Raw records:
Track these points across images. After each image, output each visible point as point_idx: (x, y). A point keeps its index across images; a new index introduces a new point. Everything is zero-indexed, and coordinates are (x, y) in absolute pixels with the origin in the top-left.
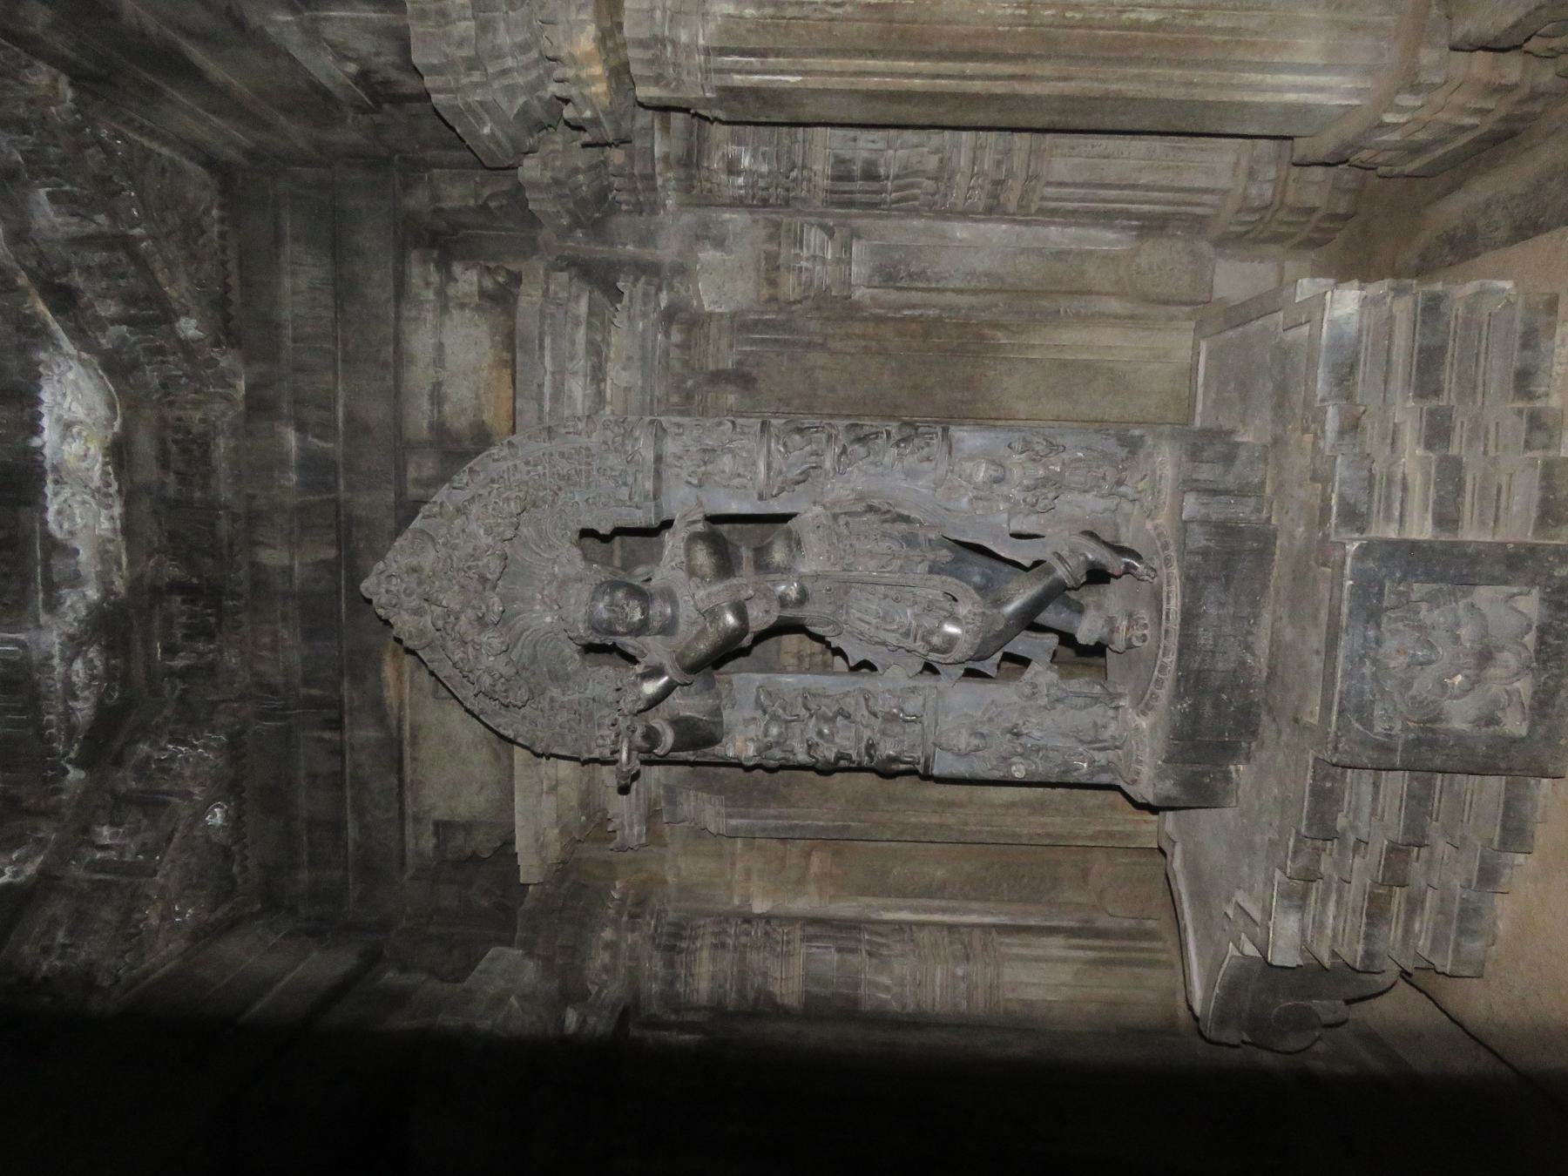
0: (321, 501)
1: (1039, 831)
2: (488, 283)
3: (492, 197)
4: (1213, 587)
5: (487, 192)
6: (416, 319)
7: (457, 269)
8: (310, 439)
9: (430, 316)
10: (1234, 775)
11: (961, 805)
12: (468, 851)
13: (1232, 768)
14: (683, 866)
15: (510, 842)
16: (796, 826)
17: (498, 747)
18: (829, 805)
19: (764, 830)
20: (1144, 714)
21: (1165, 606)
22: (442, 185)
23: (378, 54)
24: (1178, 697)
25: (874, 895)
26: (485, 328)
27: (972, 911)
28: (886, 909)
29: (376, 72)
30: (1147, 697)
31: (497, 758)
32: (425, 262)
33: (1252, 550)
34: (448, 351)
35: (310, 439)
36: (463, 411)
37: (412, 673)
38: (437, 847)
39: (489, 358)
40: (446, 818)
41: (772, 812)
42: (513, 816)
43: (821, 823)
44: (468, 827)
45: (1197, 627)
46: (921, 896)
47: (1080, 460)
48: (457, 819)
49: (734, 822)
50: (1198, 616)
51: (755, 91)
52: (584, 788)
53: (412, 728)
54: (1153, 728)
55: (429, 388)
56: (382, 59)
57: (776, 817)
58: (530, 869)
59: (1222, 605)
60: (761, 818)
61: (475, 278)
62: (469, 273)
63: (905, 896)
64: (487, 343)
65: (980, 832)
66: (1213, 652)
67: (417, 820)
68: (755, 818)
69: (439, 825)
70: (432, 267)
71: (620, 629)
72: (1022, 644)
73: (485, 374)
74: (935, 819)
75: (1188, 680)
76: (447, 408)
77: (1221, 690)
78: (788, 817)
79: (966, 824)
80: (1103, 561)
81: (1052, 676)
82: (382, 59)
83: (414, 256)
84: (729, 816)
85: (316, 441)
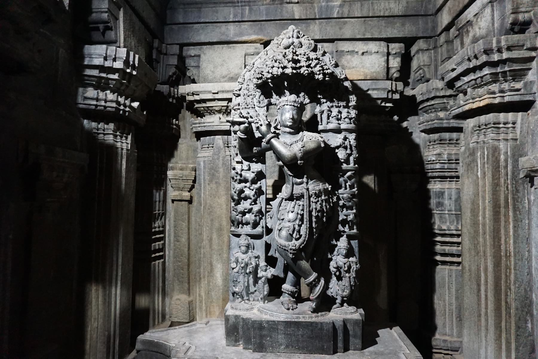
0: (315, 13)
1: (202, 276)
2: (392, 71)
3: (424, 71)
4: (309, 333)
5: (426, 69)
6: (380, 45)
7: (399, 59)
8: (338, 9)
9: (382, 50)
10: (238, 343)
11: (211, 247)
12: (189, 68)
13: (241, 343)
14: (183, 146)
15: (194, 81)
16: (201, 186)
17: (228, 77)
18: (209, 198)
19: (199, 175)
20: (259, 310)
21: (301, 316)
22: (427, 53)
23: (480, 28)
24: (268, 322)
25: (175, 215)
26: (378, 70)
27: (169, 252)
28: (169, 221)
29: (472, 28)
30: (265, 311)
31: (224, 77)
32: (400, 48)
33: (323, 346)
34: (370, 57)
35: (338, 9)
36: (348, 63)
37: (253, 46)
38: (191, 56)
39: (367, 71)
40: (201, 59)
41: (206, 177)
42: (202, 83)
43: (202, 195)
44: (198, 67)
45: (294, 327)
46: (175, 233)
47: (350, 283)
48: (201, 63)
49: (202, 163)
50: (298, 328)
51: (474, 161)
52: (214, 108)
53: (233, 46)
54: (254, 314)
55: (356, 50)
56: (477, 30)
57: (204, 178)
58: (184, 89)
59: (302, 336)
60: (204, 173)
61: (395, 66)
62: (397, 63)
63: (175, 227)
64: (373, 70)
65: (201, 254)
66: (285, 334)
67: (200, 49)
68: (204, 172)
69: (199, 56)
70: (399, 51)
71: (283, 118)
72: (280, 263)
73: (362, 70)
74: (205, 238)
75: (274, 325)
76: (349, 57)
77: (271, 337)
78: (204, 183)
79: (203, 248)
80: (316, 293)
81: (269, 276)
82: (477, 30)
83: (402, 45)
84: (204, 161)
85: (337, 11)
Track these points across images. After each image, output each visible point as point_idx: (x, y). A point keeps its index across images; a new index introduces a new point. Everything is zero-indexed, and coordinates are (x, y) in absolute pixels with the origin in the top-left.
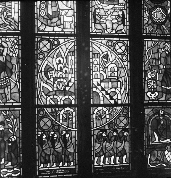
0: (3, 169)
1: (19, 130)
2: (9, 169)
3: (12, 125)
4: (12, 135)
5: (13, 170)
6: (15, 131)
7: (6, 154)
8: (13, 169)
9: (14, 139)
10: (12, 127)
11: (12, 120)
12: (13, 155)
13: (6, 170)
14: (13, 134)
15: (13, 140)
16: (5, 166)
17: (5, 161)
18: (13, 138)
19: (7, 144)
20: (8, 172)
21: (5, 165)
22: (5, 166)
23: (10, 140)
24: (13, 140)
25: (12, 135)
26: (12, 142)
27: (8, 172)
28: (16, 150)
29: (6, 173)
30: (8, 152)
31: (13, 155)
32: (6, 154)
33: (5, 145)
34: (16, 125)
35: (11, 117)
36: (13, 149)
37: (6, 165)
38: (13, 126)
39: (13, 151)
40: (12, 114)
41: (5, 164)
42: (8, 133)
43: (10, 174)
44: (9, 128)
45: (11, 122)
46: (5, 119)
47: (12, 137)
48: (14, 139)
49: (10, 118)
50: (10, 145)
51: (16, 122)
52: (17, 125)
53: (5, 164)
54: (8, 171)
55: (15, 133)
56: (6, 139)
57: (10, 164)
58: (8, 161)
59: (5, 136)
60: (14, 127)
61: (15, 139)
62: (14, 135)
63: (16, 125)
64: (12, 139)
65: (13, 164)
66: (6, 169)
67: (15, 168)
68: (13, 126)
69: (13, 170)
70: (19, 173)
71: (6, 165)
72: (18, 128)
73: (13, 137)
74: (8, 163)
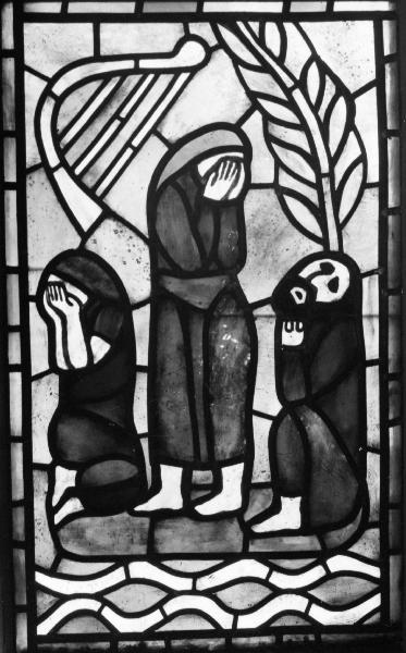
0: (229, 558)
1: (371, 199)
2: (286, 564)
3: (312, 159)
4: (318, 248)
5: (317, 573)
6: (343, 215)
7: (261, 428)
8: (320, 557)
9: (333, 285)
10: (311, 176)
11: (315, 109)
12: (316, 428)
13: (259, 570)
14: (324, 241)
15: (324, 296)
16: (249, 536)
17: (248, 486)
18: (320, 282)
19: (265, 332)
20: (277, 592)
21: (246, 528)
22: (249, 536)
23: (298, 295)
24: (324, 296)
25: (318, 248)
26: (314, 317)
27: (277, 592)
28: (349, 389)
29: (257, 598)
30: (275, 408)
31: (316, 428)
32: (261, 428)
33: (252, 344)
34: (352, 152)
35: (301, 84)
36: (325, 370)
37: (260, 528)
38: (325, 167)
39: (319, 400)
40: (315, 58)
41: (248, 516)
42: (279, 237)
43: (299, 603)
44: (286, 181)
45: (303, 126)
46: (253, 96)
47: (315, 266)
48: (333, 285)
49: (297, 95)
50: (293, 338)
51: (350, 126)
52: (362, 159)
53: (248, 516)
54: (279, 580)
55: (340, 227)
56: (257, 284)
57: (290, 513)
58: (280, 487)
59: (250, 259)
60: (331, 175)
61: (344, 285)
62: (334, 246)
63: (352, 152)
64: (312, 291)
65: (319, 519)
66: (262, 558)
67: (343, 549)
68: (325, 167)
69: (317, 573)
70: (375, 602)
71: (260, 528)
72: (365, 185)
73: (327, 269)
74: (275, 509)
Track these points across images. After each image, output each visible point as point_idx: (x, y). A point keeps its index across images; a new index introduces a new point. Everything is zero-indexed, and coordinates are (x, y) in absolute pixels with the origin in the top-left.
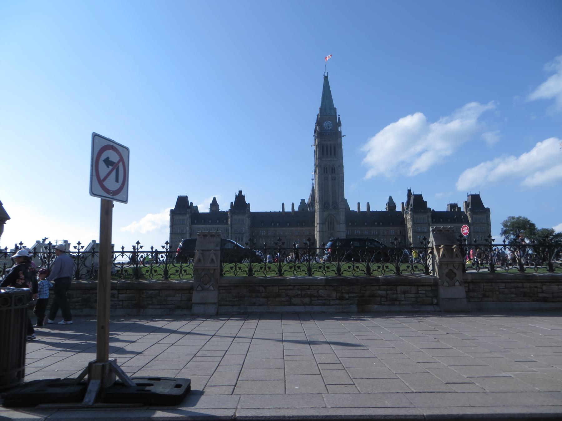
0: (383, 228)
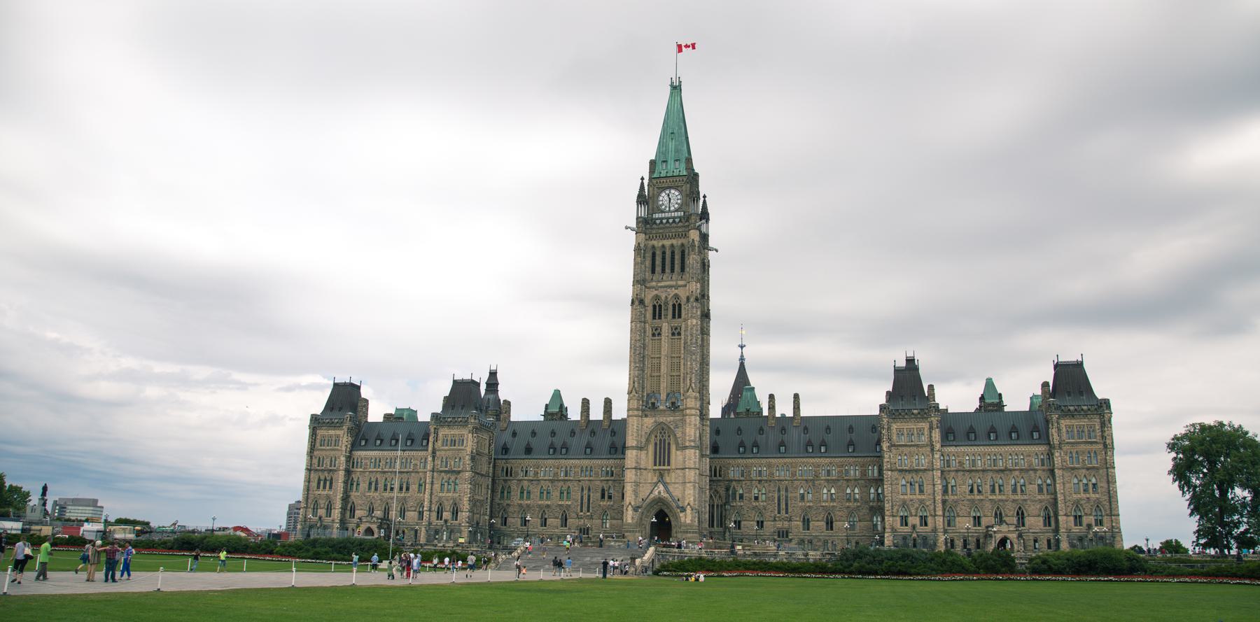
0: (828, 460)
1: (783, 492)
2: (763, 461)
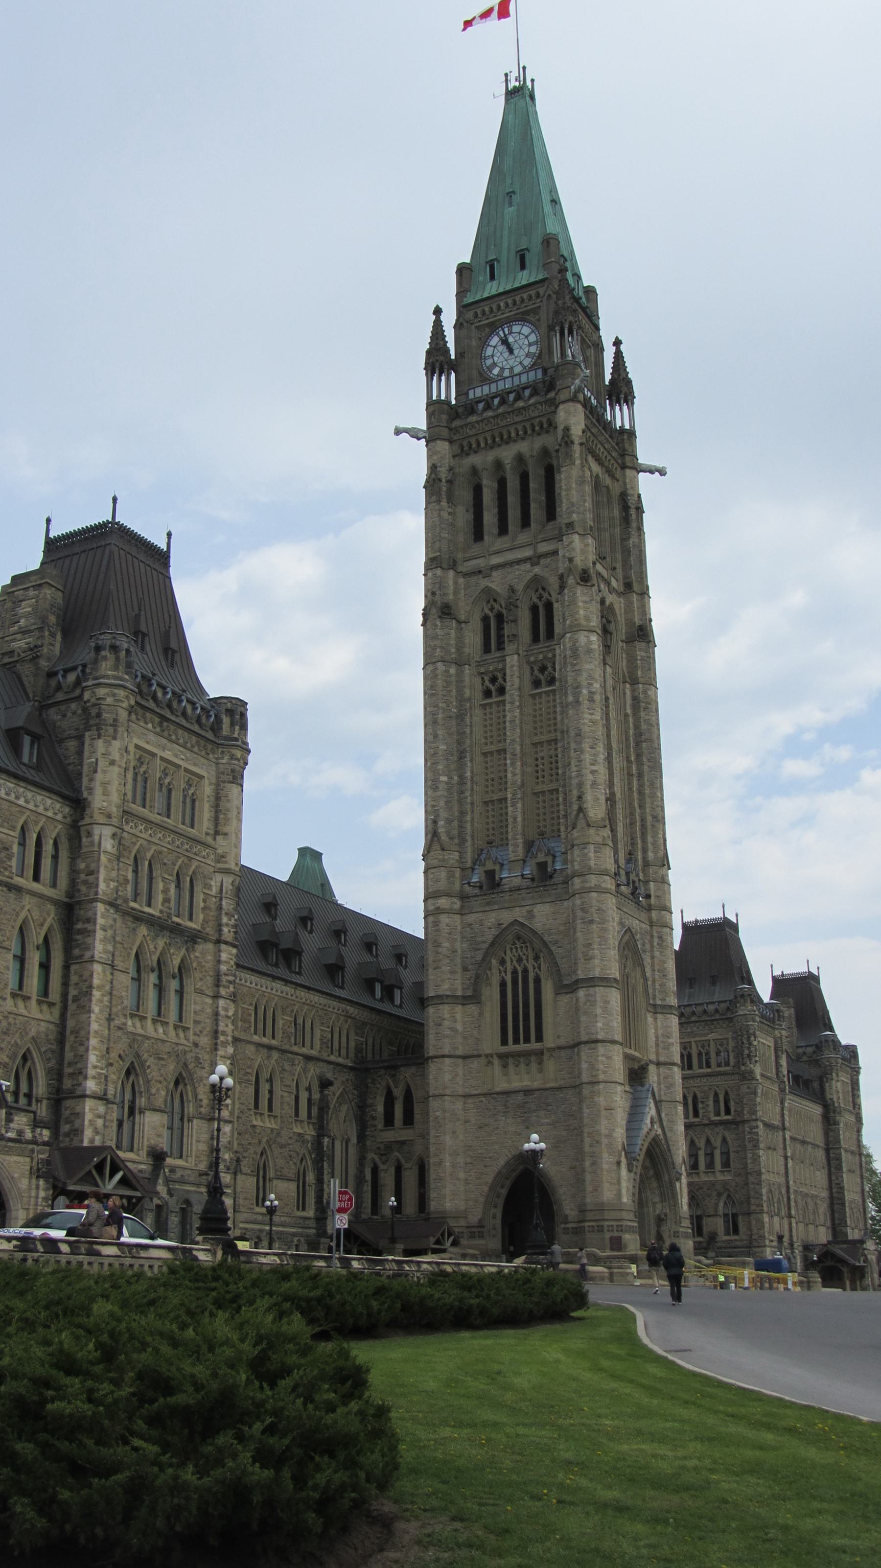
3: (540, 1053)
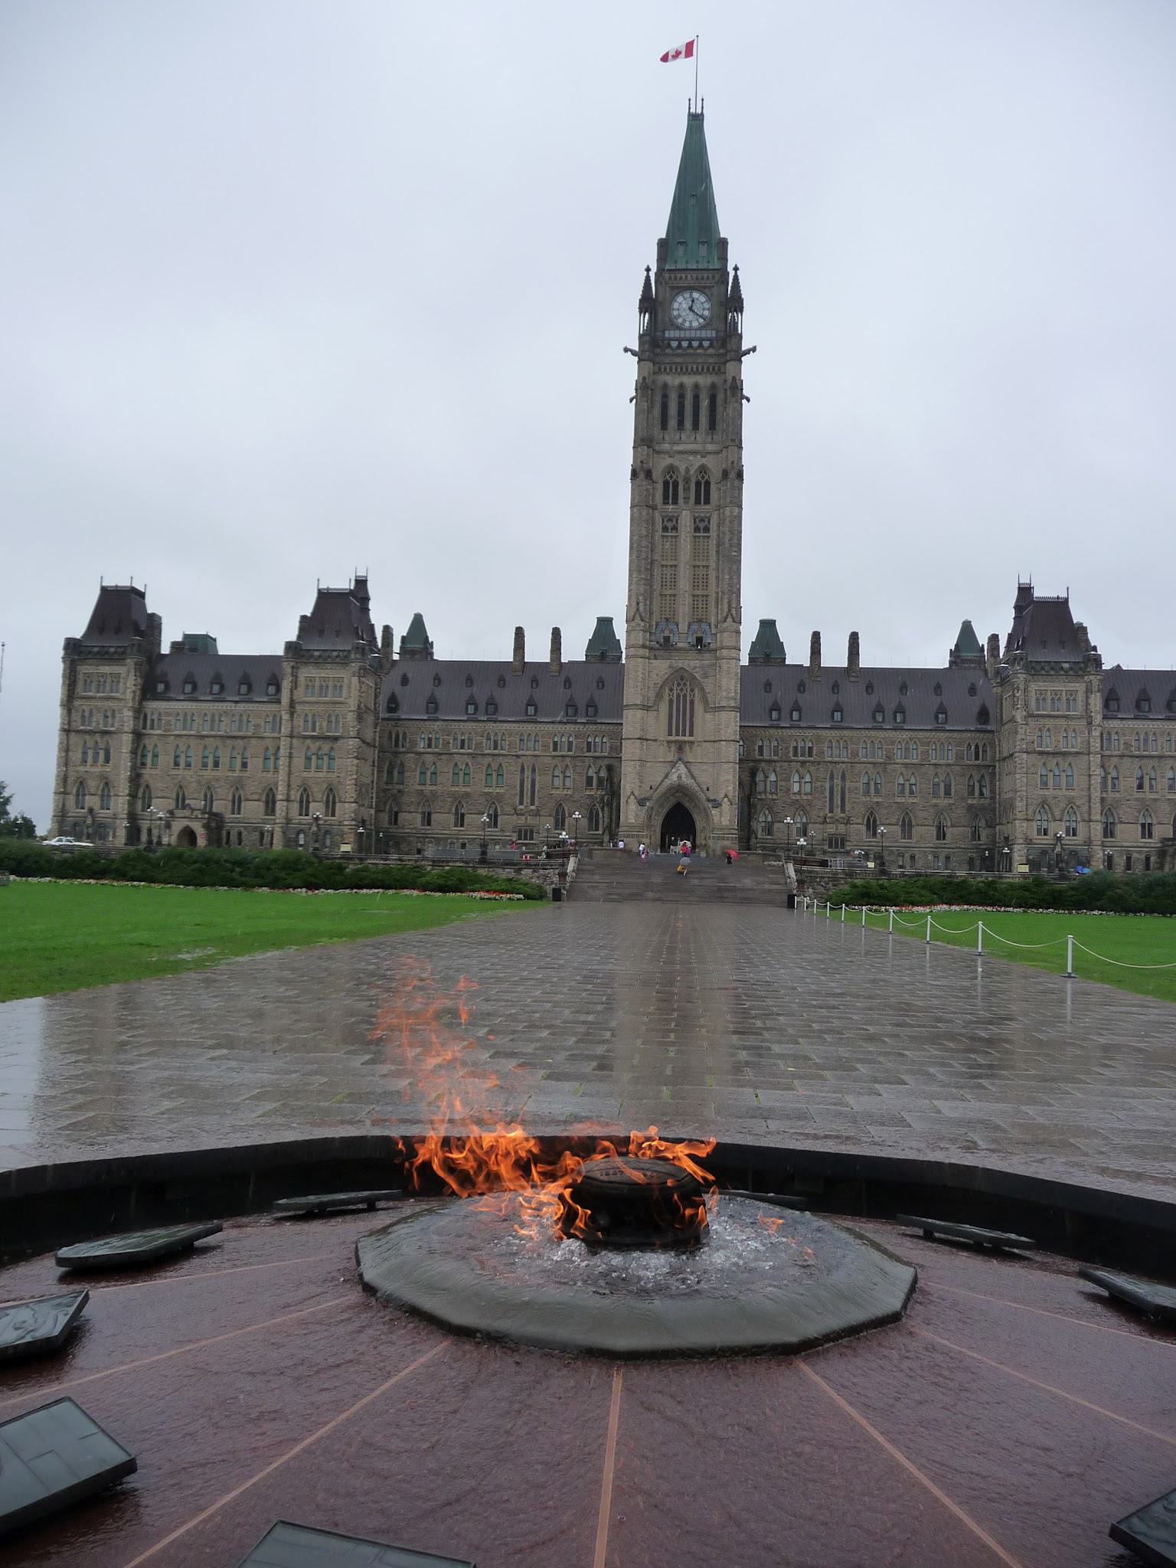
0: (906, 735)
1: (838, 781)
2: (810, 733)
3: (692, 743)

## [The request]
Rewrite the rows from the start through the line containing "57: (776, 817)", both included, with "zero-indexed" changed to "indexed from zero" and nothing else altered. Leave the pictures out.

## [Output of the task]
Track these points across images. After each image, output each visible point as point_idx: (x, y). A point keeps its index across images; a new index introduces a new point. Everything is indexed from zero, and coordinates are (x, y) in absolute pixels with the origin in the top-left.
0: (321, 501)
1: (1039, 831)
2: (488, 283)
3: (492, 197)
4: (1213, 587)
5: (487, 192)
6: (416, 319)
7: (457, 269)
8: (310, 439)
9: (430, 316)
10: (1234, 775)
11: (961, 805)
12: (468, 851)
13: (1232, 768)
14: (683, 866)
15: (510, 842)
16: (796, 826)
17: (498, 747)
18: (829, 805)
19: (764, 830)
20: (1144, 714)
21: (1165, 606)
22: (442, 185)
23: (378, 54)
24: (1178, 697)
25: (874, 895)
26: (485, 328)
27: (972, 911)
28: (886, 909)
29: (376, 72)
30: (1147, 697)
31: (497, 758)
32: (425, 262)
33: (1252, 550)
34: (448, 351)
35: (310, 439)
36: (463, 411)
37: (412, 673)
38: (437, 847)
39: (489, 358)
40: (446, 818)
41: (772, 812)
42: (513, 816)
43: (821, 823)
44: (468, 827)
45: (1197, 627)
46: (921, 896)
47: (1080, 460)
48: (457, 819)
49: (734, 822)
50: (1198, 616)
51: (755, 91)
52: (584, 788)
53: (412, 728)
54: (1153, 728)
55: (429, 388)
56: (382, 59)
57: (776, 817)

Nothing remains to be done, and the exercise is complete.